-- The task --
Restate word for word the entries below, starting with the line with "J1 pin 1: VS -> SIG11" and continuing through the line with "D5: schottky SS34 (A SIG6, K VS) -> none". Include both of those lines and no others.

(Recorded data)
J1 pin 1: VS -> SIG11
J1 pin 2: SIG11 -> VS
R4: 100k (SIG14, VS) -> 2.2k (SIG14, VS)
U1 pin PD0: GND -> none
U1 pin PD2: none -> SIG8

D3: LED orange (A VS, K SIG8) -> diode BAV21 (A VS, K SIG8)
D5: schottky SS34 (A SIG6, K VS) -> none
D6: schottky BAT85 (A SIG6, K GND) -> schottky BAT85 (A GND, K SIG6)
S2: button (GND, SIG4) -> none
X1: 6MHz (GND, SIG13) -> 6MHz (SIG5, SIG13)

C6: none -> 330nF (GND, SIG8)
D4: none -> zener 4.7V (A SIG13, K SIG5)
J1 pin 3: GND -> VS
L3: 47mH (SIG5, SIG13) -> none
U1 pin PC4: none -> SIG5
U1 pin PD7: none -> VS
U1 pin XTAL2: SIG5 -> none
---
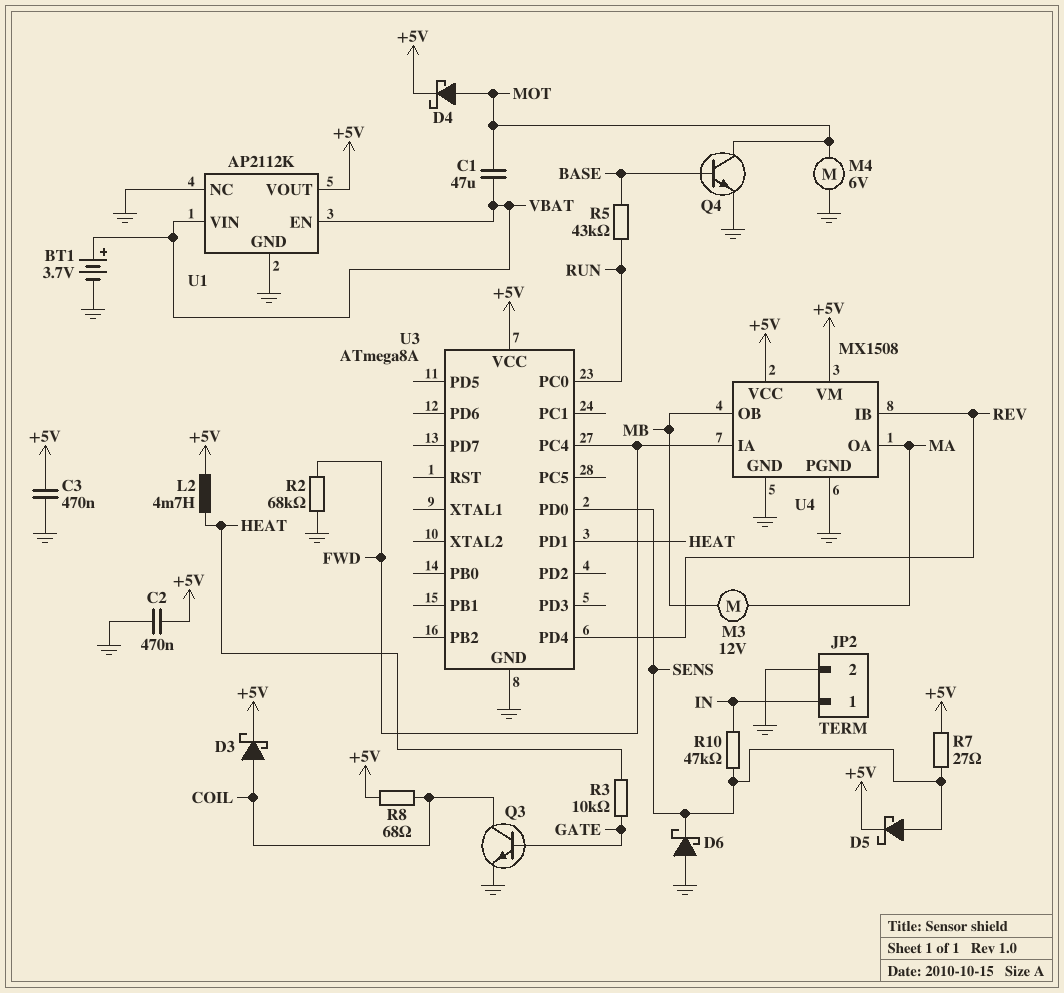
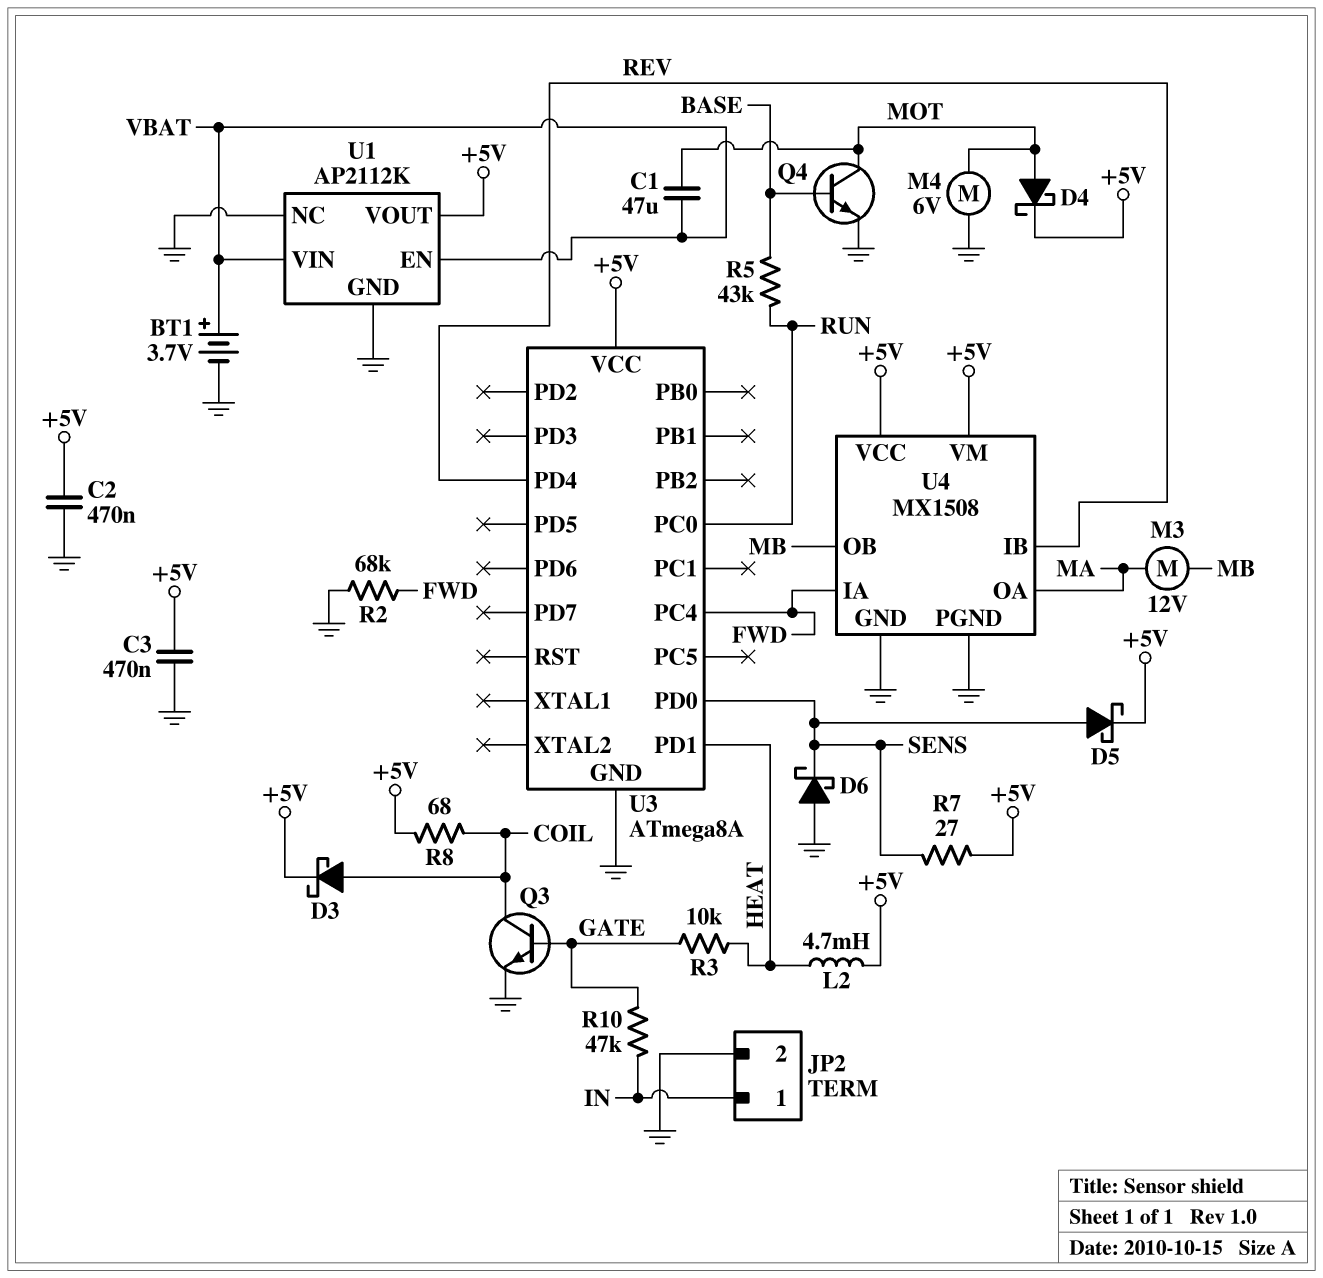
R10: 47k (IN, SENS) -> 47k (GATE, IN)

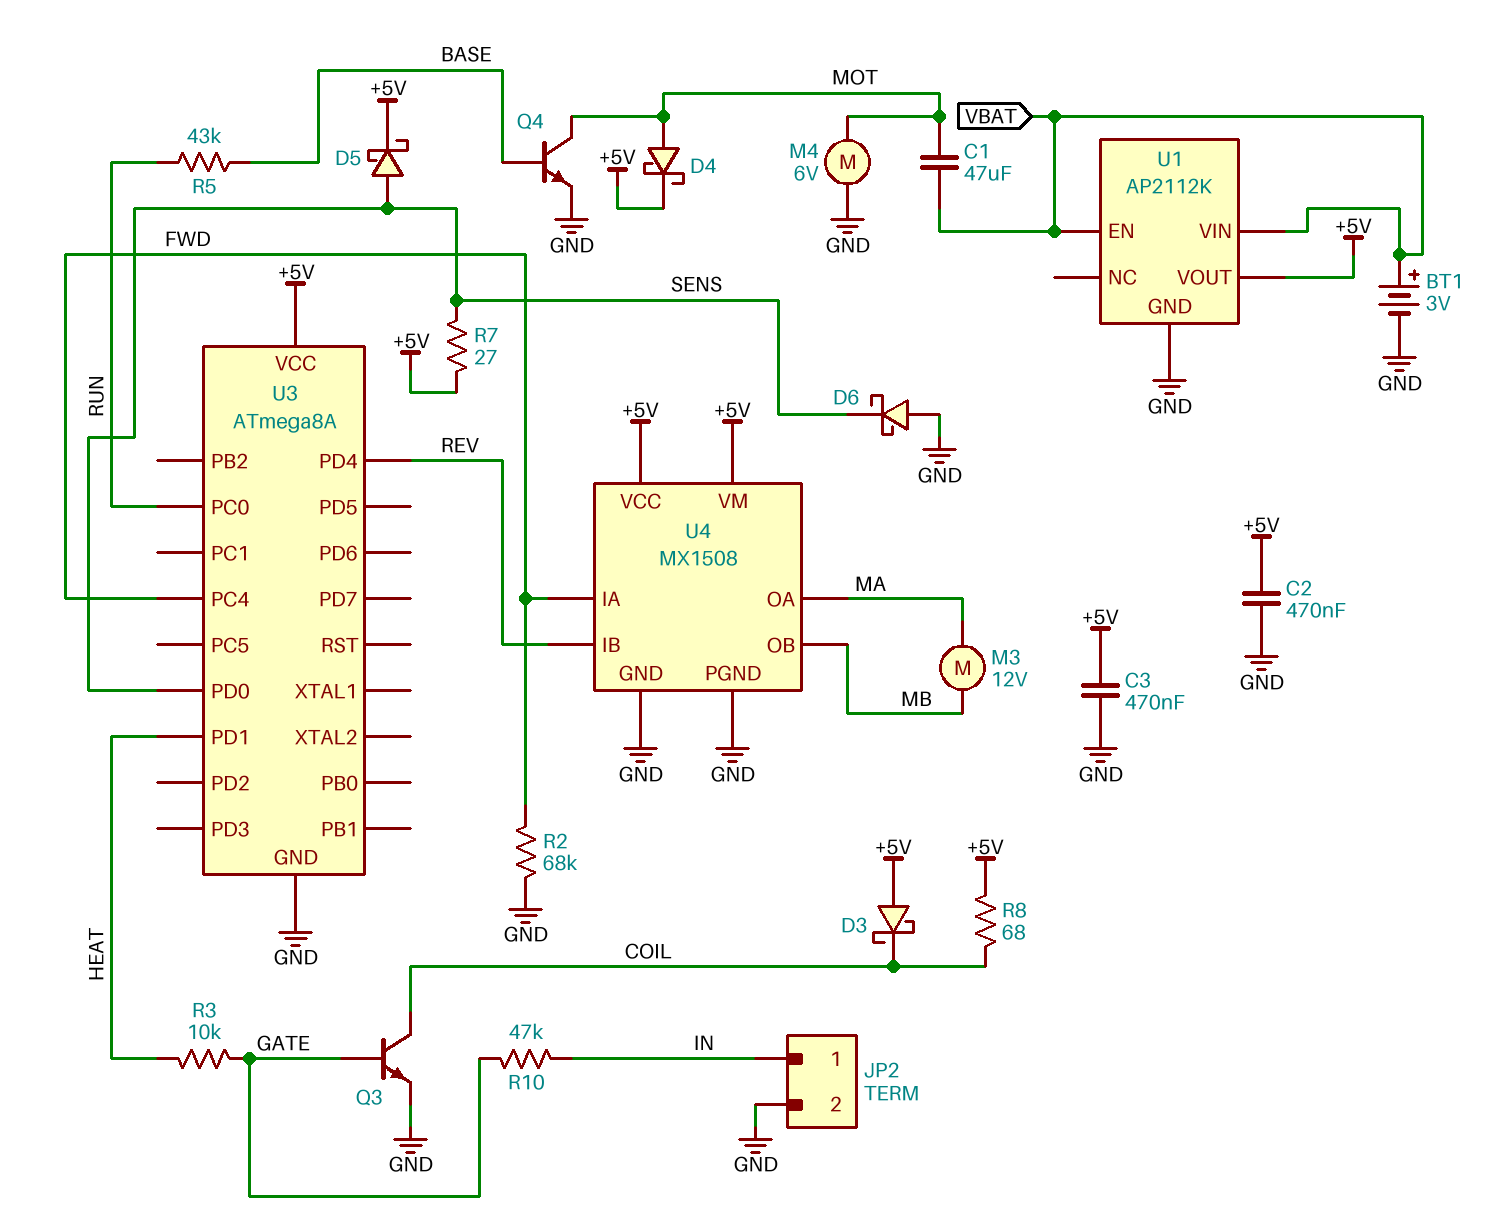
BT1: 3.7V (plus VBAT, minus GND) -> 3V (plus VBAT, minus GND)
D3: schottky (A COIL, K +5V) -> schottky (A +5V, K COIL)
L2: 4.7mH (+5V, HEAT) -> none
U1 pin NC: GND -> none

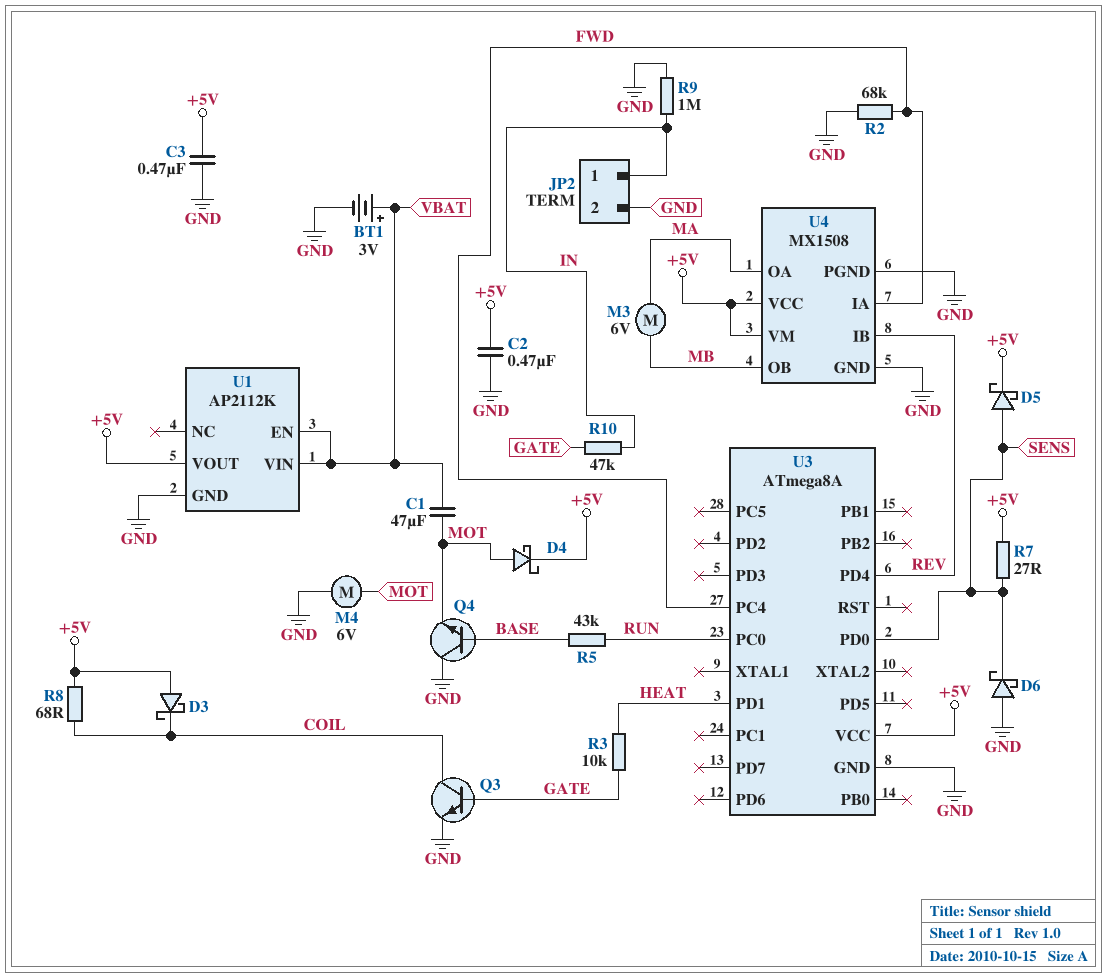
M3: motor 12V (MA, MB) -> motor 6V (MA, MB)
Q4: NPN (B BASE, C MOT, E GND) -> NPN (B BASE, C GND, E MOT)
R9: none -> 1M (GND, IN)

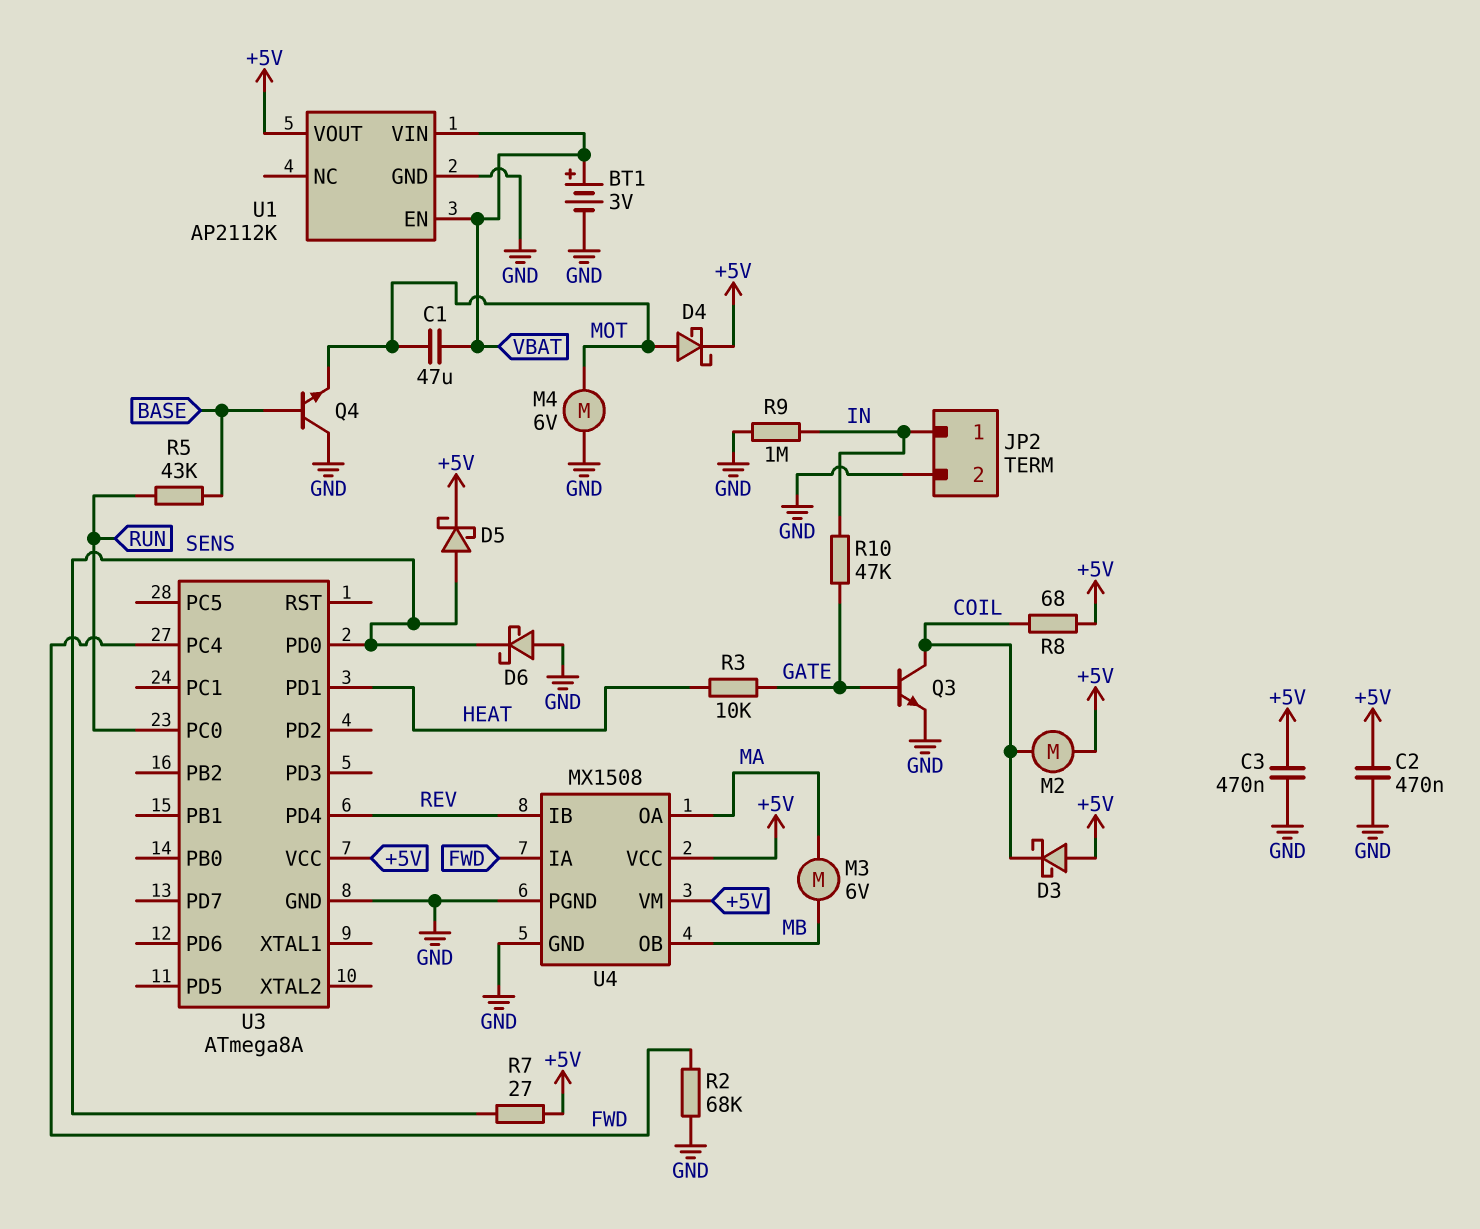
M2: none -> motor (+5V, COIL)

-- Solution for this problem --
J1 pin 1: VS -> SIG11
J1 pin 2: SIG11 -> VS
R4: 100k (SIG14, VS) -> 2.2k (SIG14, VS)
U1 pin PD0: GND -> none
U1 pin PD2: none -> SIG8

D3: LED orange (A VS, K SIG8) -> diode BAV21 (A VS, K SIG8)
D5: schottky SS34 (A SIG6, K VS) -> none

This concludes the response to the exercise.